Excerpted records:
--*--

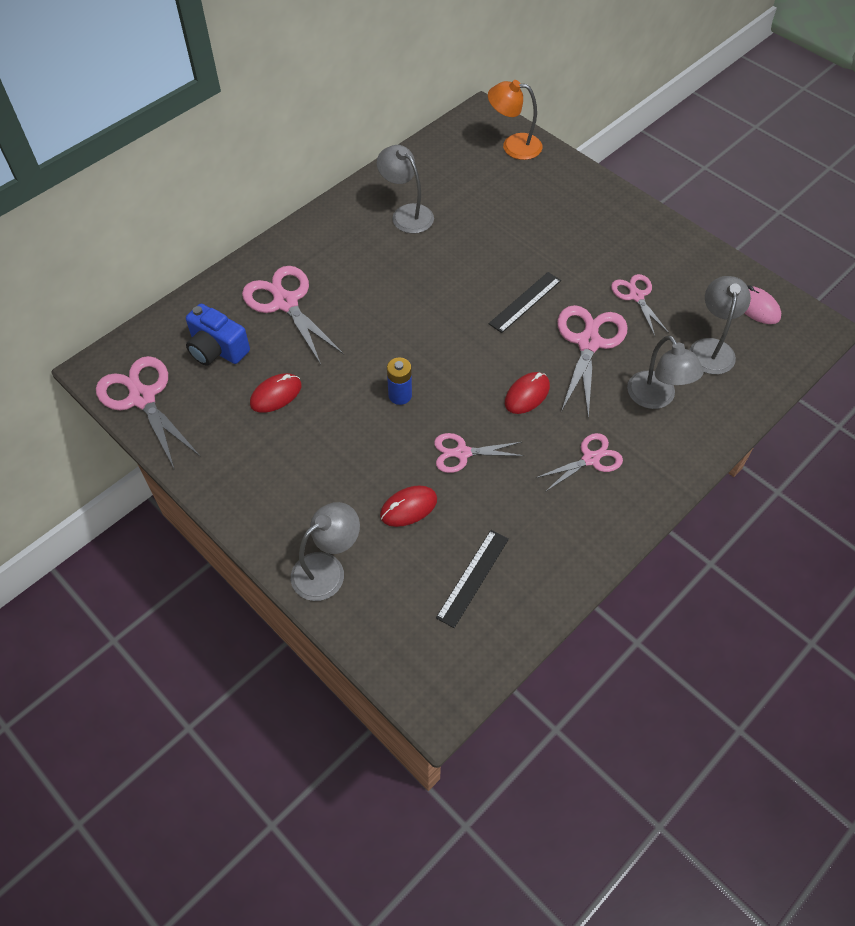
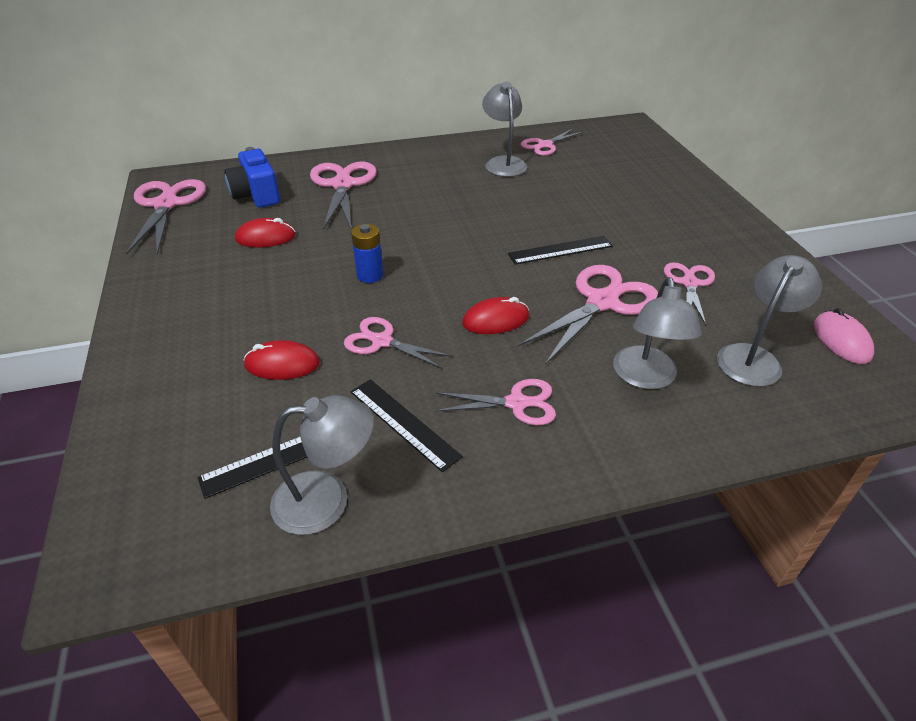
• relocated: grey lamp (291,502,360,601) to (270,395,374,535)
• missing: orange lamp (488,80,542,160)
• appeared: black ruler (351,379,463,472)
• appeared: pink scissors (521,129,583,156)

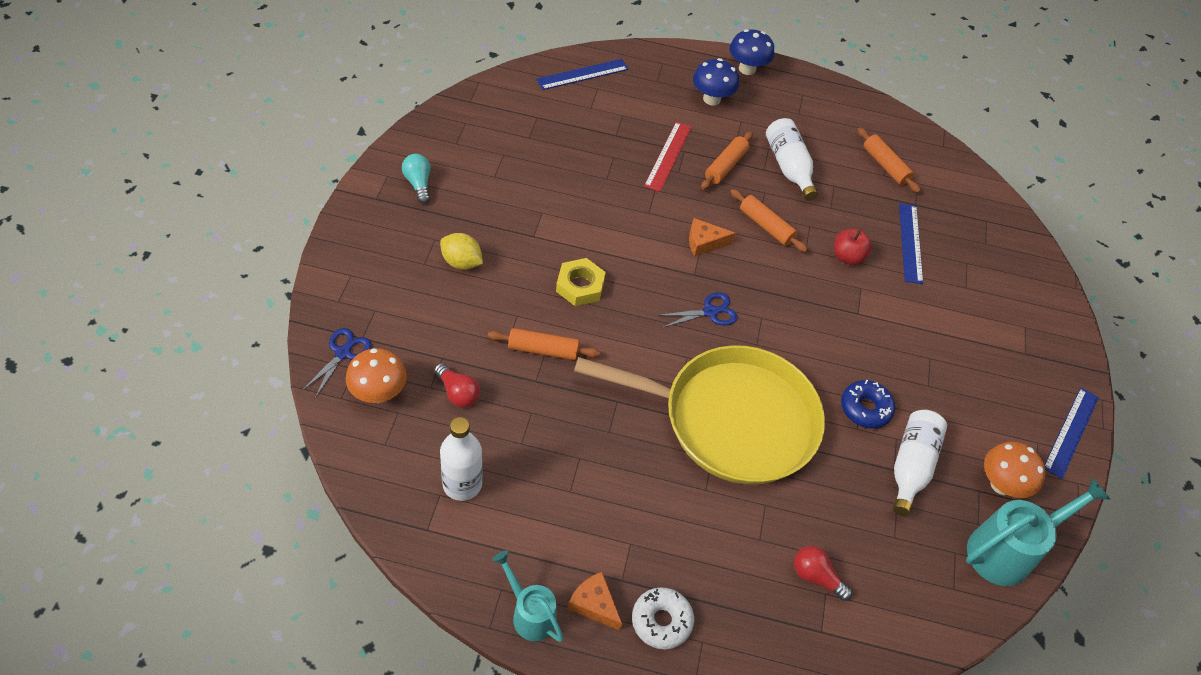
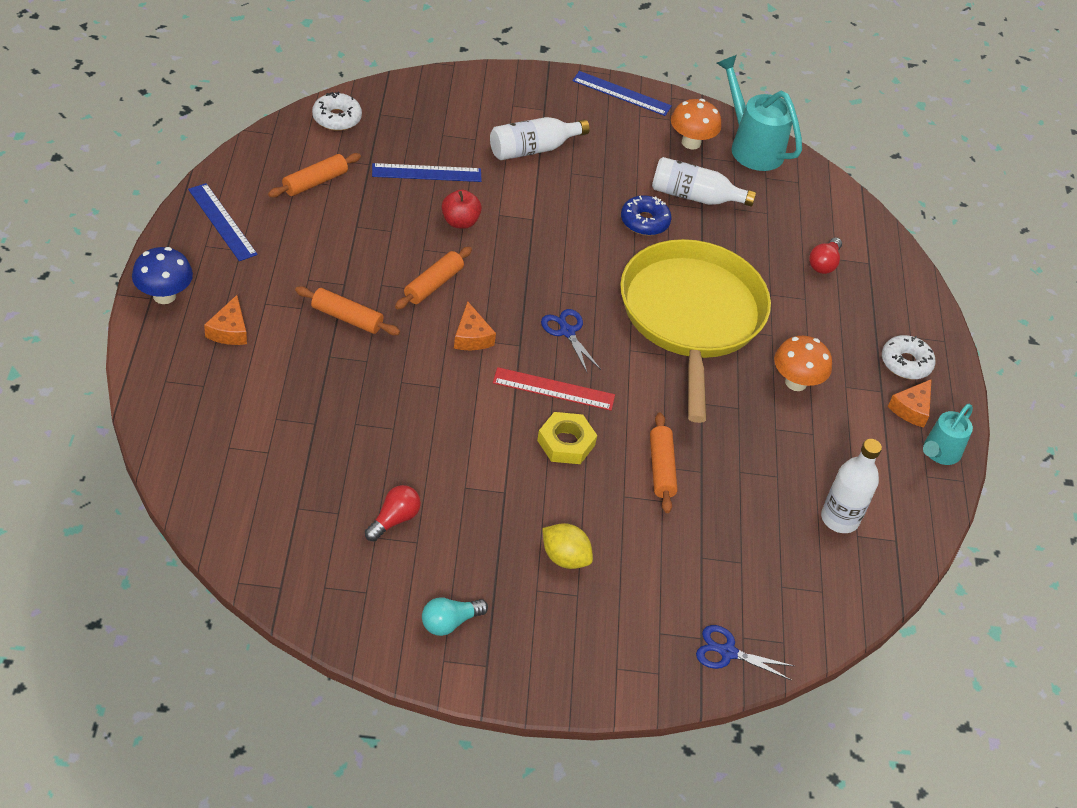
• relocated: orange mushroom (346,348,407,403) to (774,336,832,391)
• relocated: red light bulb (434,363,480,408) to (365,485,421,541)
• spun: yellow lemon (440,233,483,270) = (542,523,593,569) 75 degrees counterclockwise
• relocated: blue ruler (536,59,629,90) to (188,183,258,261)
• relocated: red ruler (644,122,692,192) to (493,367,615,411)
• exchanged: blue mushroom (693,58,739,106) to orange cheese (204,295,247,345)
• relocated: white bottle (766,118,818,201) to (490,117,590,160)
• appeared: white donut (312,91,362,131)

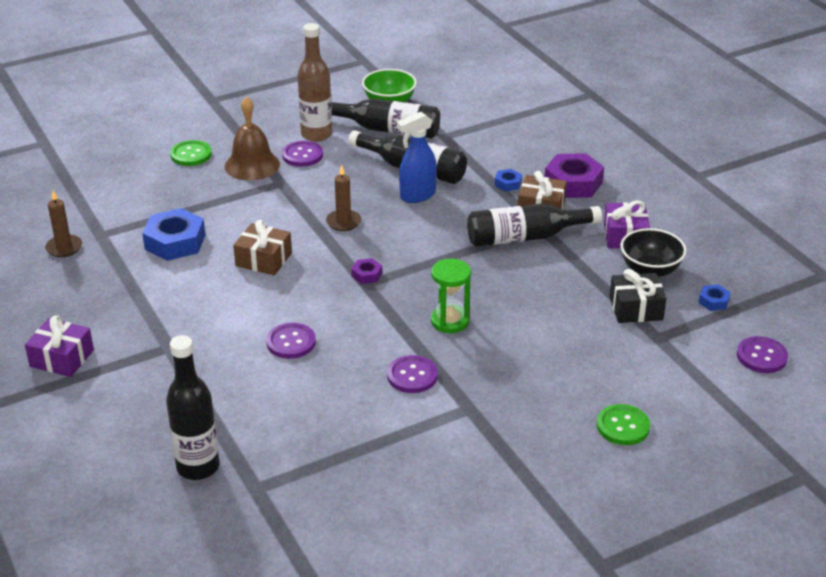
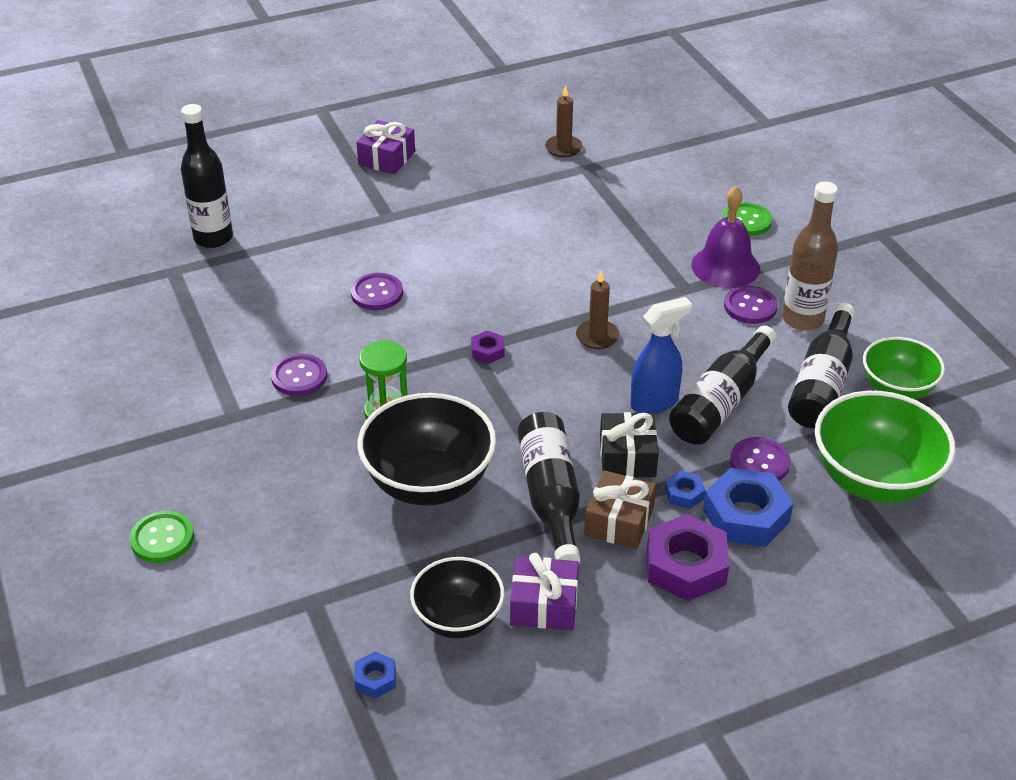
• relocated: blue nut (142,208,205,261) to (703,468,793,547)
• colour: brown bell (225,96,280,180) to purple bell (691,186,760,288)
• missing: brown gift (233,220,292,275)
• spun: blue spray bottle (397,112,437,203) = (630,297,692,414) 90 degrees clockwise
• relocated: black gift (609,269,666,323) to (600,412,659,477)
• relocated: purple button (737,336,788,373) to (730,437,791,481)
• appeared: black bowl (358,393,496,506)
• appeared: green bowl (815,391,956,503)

--*--

Please print, exactly as given, the lines running from the beginning of the listing through the line containing "black ruler (351,379,463,472)", omitting each picture.

• relocated: grey lamp (291,502,360,601) to (270,395,374,535)
• missing: orange lamp (488,80,542,160)
• appeared: black ruler (351,379,463,472)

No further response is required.